Print exactly the line with "yellow cross: (343, 47) -> (532, 113), moved" and every line after it, through the final line of the material below.

*** Opening of Records for the exercise ***

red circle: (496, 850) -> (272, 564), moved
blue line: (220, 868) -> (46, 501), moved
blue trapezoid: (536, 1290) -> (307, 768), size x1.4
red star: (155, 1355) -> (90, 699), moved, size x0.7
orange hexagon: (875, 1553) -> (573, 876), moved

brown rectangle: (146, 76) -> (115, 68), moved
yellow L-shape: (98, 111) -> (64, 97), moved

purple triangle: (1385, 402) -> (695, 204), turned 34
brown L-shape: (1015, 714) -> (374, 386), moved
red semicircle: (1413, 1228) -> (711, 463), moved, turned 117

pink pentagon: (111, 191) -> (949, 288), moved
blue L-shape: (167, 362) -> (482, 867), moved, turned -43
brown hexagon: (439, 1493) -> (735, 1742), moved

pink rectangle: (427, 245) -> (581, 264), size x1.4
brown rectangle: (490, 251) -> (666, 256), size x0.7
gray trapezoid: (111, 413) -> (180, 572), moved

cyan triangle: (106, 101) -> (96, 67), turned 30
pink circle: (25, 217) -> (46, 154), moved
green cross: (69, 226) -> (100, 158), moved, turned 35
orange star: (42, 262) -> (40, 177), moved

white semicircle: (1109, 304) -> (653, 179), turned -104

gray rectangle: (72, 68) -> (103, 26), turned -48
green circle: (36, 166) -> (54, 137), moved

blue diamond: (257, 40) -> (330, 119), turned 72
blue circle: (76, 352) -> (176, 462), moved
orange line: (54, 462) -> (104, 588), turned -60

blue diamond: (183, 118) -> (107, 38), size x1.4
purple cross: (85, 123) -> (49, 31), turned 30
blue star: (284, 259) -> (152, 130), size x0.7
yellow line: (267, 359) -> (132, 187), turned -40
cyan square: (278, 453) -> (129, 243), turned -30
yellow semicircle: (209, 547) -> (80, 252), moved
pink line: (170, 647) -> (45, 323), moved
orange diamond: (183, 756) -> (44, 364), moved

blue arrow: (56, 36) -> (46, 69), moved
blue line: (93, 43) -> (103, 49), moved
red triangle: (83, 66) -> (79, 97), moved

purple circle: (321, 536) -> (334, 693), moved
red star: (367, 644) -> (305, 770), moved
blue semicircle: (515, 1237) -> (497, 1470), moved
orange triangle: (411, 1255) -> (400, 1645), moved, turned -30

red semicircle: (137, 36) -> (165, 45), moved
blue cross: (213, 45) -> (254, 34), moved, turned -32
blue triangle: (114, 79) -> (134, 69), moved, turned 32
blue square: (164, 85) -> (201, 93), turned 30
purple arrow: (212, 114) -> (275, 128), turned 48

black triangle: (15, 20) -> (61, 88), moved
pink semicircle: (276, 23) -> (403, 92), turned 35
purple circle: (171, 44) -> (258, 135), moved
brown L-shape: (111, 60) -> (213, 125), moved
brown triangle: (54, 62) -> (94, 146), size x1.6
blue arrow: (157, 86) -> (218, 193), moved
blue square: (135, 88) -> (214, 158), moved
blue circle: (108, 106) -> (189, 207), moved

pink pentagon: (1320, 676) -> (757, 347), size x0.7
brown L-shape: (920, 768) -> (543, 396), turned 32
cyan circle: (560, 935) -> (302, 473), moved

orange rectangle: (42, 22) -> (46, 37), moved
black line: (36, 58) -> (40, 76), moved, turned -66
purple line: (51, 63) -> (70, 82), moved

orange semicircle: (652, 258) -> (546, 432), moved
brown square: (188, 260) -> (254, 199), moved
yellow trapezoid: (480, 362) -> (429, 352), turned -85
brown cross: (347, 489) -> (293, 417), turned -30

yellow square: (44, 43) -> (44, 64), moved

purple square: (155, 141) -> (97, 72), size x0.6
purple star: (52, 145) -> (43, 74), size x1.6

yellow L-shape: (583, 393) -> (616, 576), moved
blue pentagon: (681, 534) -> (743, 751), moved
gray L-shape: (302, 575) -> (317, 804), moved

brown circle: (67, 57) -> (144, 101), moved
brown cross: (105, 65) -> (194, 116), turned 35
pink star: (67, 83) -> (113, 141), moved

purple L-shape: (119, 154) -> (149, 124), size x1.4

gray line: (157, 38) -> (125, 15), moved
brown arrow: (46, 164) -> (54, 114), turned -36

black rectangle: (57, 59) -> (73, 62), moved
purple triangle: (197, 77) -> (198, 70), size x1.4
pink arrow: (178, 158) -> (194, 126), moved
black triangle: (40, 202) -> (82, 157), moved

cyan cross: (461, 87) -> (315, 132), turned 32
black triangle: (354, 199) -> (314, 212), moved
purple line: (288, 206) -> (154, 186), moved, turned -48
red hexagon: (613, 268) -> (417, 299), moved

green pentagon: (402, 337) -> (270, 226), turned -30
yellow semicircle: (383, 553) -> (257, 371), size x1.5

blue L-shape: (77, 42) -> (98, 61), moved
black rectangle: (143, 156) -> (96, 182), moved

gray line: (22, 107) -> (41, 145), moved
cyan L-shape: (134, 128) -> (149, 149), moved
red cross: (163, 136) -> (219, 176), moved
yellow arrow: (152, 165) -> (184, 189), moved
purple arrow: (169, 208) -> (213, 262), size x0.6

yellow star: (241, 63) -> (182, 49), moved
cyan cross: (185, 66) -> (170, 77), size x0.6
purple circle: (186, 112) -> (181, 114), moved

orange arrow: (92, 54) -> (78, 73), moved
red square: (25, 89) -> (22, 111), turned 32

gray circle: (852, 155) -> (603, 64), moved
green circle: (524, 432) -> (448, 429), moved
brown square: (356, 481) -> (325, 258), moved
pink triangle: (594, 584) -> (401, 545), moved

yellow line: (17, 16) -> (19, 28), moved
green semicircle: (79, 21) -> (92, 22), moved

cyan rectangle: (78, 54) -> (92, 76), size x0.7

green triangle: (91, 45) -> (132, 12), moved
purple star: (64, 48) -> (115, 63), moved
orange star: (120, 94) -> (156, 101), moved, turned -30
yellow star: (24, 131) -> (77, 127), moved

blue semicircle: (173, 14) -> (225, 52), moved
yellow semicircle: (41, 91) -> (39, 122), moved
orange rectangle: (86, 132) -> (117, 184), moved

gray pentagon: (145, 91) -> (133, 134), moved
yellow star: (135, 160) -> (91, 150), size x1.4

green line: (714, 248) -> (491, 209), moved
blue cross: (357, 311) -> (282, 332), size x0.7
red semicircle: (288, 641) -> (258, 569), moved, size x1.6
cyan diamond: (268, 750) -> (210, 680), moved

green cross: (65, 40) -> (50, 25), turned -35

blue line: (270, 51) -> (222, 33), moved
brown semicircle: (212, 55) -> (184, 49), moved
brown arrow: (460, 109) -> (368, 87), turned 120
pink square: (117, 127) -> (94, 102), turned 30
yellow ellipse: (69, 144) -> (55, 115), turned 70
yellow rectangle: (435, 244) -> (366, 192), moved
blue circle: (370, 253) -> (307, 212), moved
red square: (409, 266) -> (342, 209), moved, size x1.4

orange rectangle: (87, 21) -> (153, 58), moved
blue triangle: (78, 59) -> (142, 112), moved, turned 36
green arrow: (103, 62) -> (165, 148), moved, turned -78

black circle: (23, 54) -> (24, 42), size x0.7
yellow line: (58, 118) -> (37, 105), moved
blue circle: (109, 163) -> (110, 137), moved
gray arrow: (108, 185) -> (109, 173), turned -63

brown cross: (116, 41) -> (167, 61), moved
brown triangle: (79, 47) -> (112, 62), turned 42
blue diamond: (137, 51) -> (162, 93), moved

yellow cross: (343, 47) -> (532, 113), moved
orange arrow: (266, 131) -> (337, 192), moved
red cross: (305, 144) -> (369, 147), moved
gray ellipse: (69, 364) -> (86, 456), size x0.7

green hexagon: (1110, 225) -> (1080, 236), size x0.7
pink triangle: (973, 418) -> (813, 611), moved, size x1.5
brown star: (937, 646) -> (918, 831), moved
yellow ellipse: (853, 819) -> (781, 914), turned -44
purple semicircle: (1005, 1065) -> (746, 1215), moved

*** Close of Records for the exercise ***

> Completed task:
yellow cross: (343, 47) -> (532, 113), moved
orange arrow: (266, 131) -> (337, 192), moved
red cross: (305, 144) -> (369, 147), moved
gray ellipse: (69, 364) -> (86, 456), size x0.7

green hexagon: (1110, 225) -> (1080, 236), size x0.7
pink triangle: (973, 418) -> (813, 611), moved, size x1.5
brown star: (937, 646) -> (918, 831), moved
yellow ellipse: (853, 819) -> (781, 914), turned -44
purple semicircle: (1005, 1065) -> (746, 1215), moved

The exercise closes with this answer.